Input data START

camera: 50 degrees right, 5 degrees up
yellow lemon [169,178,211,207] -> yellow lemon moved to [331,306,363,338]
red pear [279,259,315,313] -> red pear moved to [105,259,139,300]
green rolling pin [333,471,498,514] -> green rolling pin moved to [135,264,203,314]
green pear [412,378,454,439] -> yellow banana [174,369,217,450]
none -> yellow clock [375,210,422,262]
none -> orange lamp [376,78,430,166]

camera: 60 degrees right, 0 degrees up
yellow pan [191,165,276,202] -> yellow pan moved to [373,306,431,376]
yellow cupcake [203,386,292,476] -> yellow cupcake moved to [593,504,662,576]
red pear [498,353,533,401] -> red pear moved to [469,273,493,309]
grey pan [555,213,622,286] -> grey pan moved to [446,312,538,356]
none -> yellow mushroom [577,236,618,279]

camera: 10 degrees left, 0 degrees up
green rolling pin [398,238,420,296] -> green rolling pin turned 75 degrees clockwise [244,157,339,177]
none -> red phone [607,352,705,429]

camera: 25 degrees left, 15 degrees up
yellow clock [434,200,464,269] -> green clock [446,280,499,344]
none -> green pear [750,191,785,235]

Input data END
Input data START

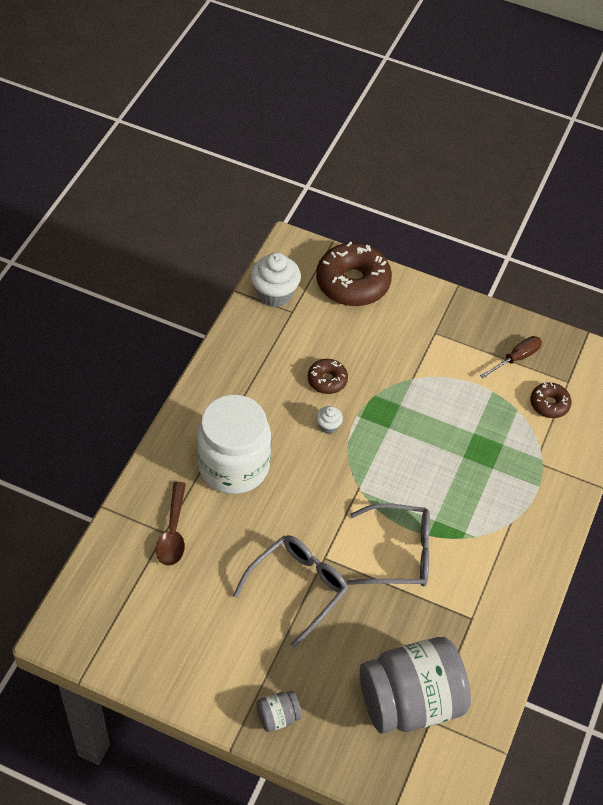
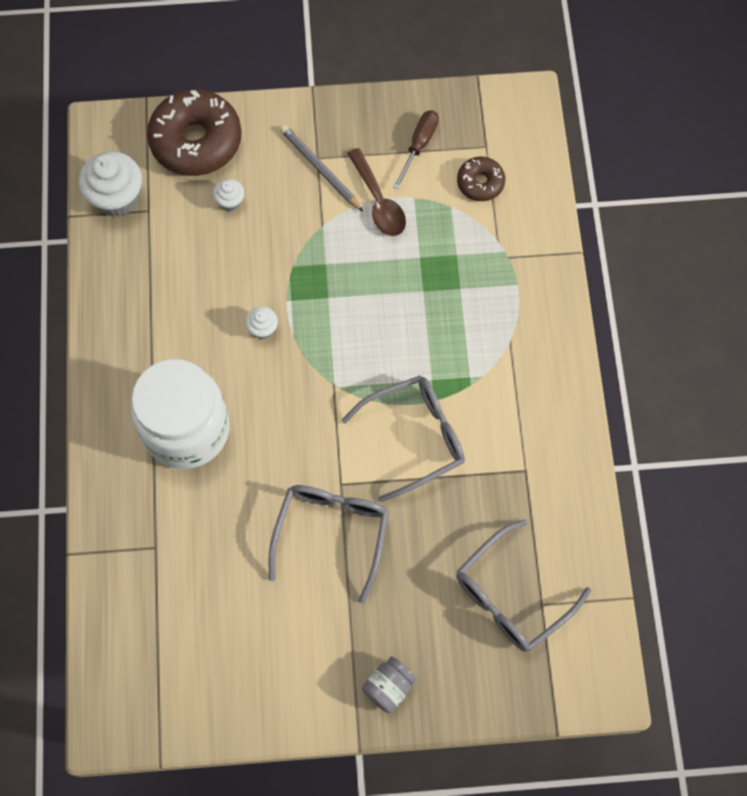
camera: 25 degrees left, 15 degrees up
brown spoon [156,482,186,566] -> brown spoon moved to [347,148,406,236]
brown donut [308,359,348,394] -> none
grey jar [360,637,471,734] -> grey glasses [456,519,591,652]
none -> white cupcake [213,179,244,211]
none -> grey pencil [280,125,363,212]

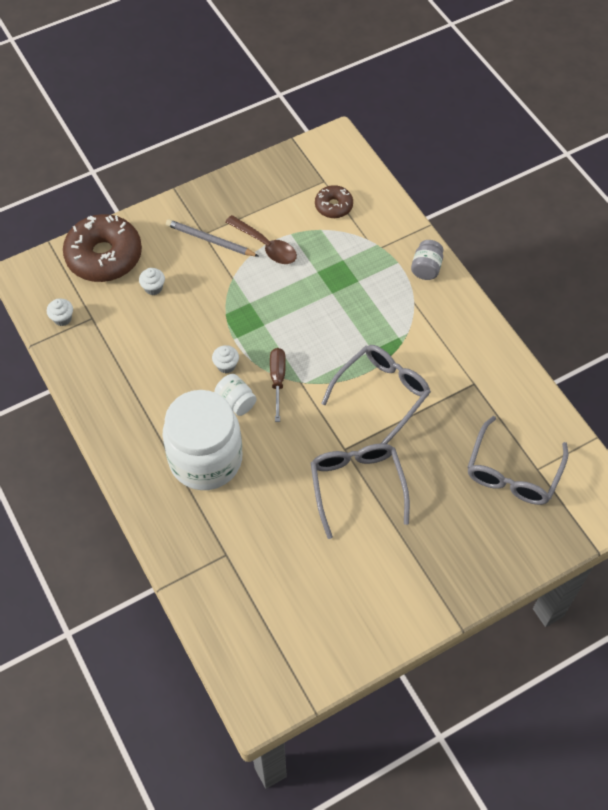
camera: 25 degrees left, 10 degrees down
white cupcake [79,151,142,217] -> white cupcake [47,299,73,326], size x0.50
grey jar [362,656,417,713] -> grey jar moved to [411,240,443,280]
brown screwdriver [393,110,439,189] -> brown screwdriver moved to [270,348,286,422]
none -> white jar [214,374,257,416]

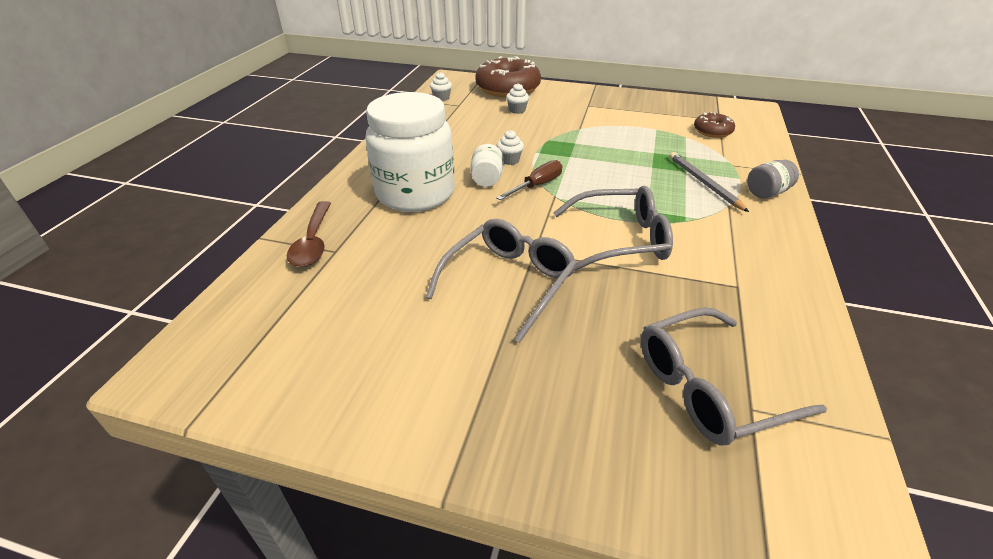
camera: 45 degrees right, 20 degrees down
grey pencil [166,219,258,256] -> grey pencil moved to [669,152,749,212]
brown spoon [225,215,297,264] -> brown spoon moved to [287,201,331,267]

Input data END
Input data START

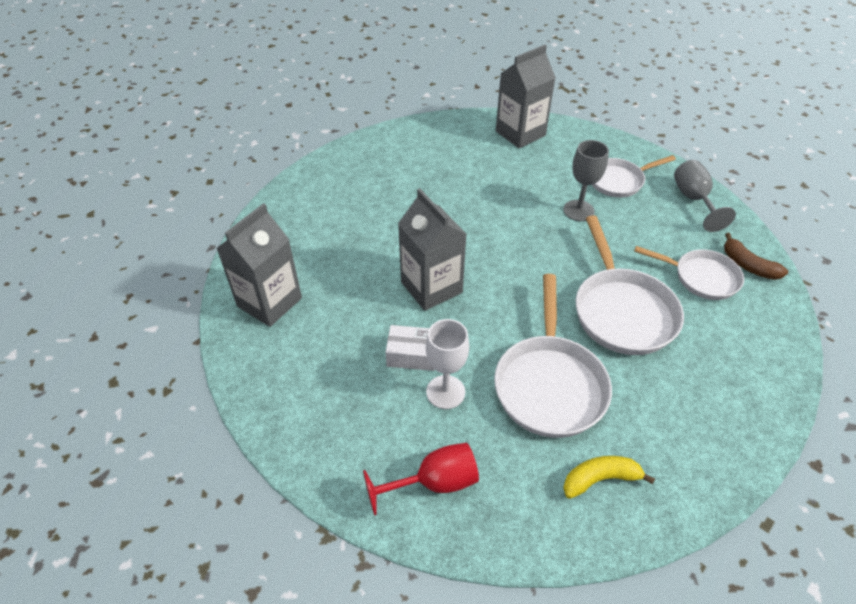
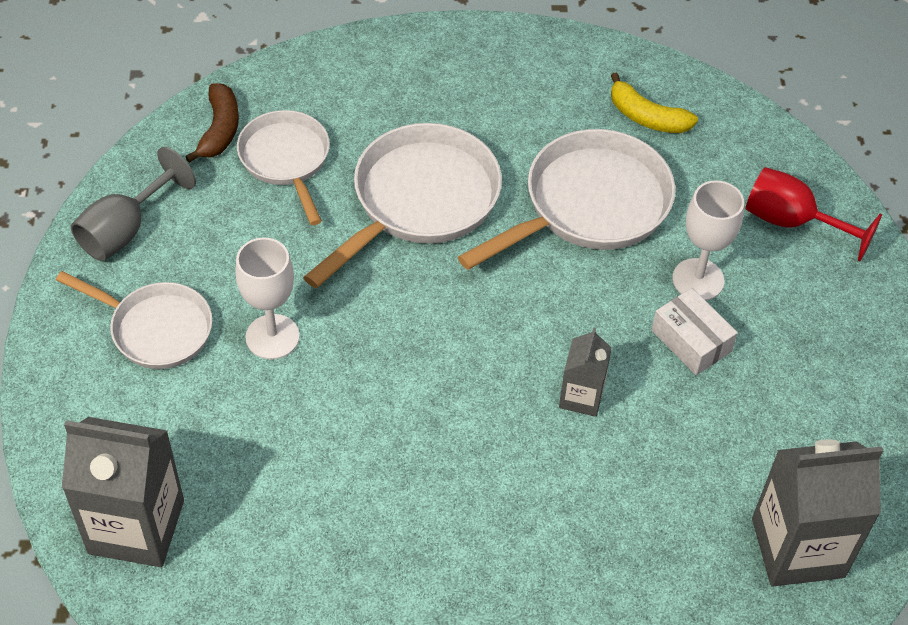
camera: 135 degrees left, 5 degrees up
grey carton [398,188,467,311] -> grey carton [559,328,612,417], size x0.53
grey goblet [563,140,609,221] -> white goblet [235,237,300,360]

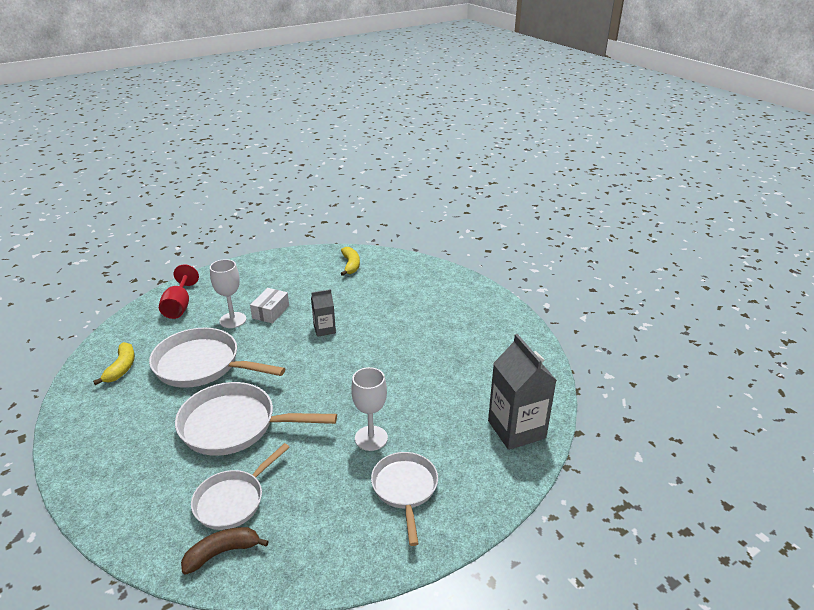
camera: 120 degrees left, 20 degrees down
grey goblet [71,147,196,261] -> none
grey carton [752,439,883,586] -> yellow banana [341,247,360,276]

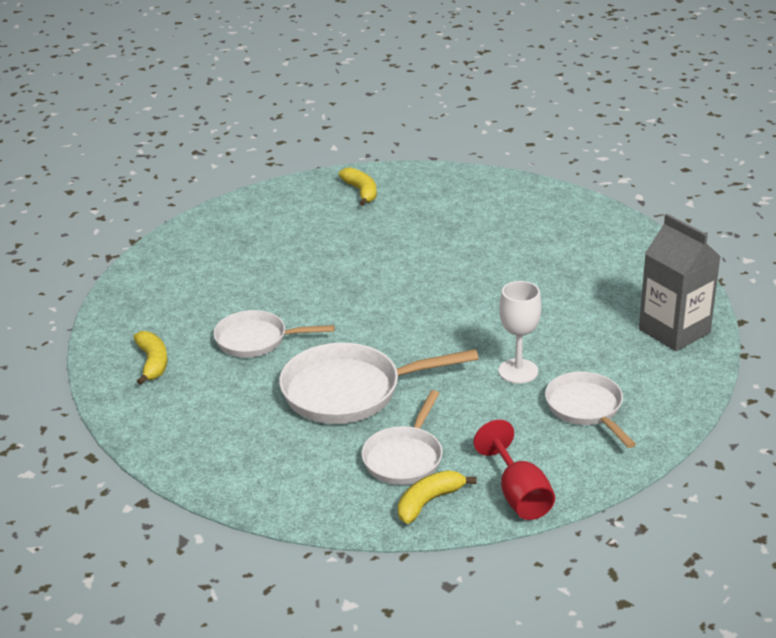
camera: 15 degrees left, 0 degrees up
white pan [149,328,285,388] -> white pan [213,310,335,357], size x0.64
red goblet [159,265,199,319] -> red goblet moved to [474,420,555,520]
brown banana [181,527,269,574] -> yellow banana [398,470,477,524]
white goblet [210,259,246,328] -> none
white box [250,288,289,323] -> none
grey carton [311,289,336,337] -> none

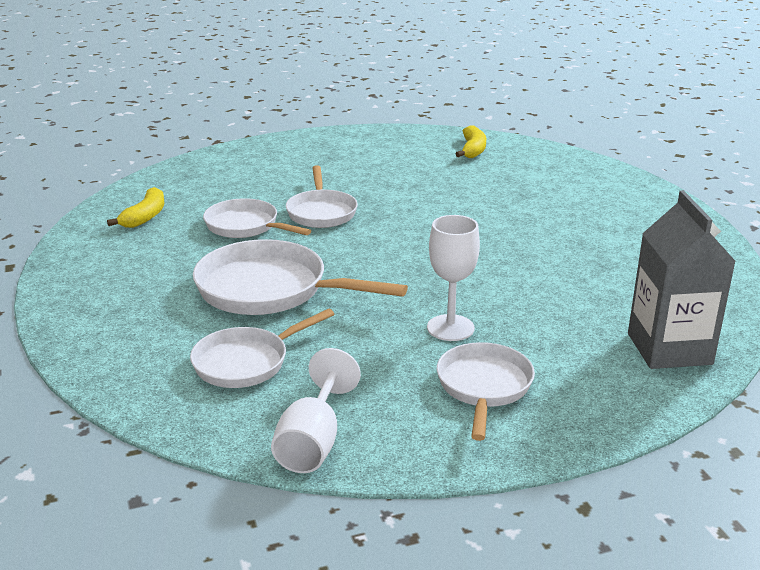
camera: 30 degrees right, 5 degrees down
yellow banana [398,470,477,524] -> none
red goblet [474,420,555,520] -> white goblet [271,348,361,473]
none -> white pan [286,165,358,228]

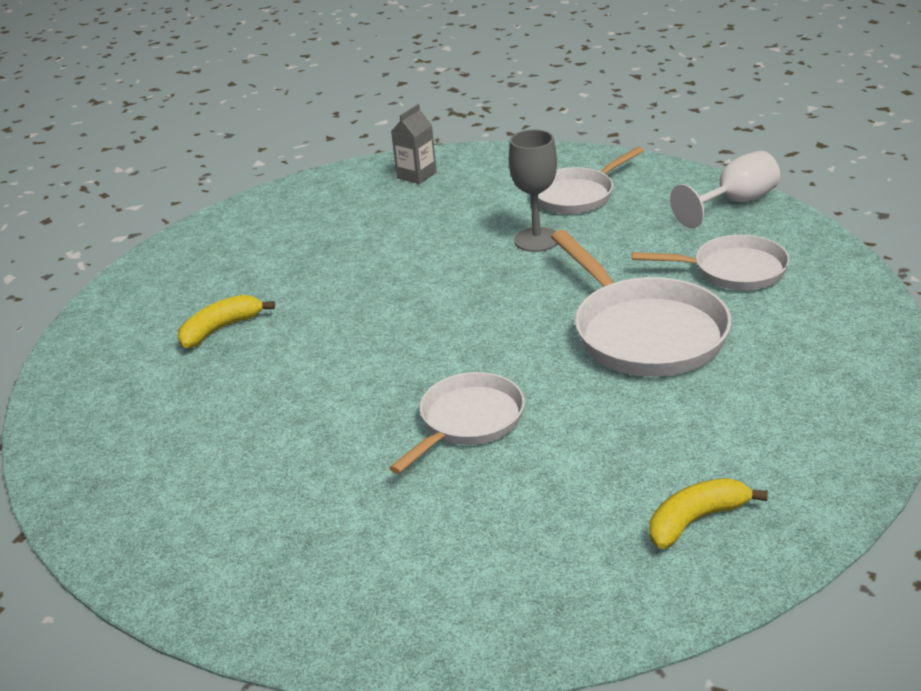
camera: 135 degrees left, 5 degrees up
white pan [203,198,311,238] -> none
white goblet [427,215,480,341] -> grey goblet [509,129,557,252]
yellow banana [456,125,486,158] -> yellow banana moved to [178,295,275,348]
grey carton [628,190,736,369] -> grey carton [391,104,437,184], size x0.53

Input data END

Aim of the exercise →
Leaving out each picture, repeat exactly the lines above from the one that contains "grey carton [398,188,467,311]" through the one that contains "yellow banana [456,125,486,158]".

Solution to this task →
grey carton [398,188,467,311] -> grey carton [559,328,612,417], size x0.53
grey goblet [563,140,609,221] -> white goblet [235,237,300,360]

camera: 120 degrees left, 20 degrees down
grey goblet [71,147,196,261] -> none
grey carton [752,439,883,586] -> yellow banana [341,247,360,276]

camera: 15 degrees left, 0 degrees up
white pan [149,328,285,388] -> white pan [213,310,335,357], size x0.64
red goblet [159,265,199,319] -> red goblet moved to [474,420,555,520]
brown banana [181,527,269,574] -> yellow banana [398,470,477,524]
white goblet [210,259,246,328] -> none
white box [250,288,289,323] -> none
grey carton [311,289,336,337] -> none

camera: 30 degrees right, 5 degrees down
yellow banana [398,470,477,524] -> none
red goblet [474,420,555,520] -> white goblet [271,348,361,473]
none -> white pan [286,165,358,228]

camera: 135 degrees left, 5 degrees up
white pan [203,198,311,238] -> none
white goblet [427,215,480,341] -> grey goblet [509,129,557,252]
yellow banana [456,125,486,158] -> yellow banana moved to [178,295,275,348]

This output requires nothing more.